Provided material:

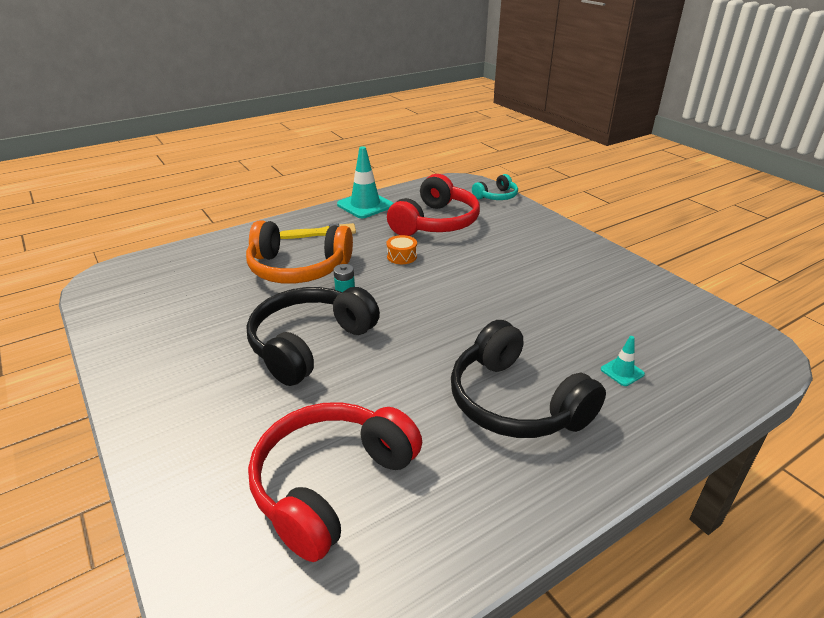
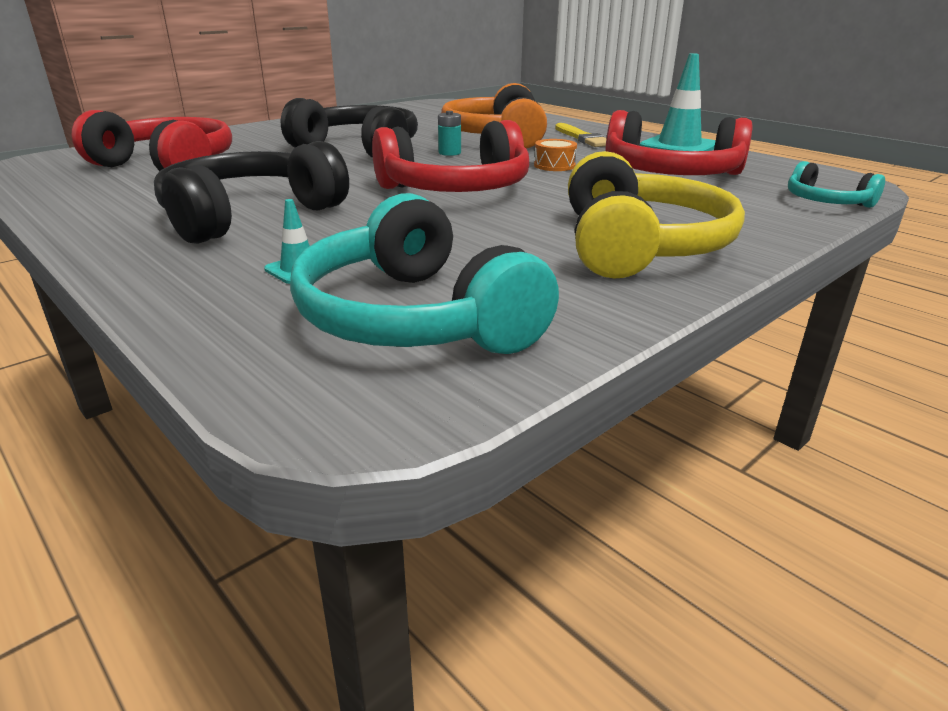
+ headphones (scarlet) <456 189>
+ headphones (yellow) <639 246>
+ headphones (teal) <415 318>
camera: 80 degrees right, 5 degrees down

Exercise requirements: Everything in the listing should be copied exactly, apart from the images it holds.

Result for this task:
+ headphones (scarlet) <456 189>
+ headphones (yellow) <639 246>
+ headphones (teal) <415 318>
camera: 80 degrees right, 5 degrees down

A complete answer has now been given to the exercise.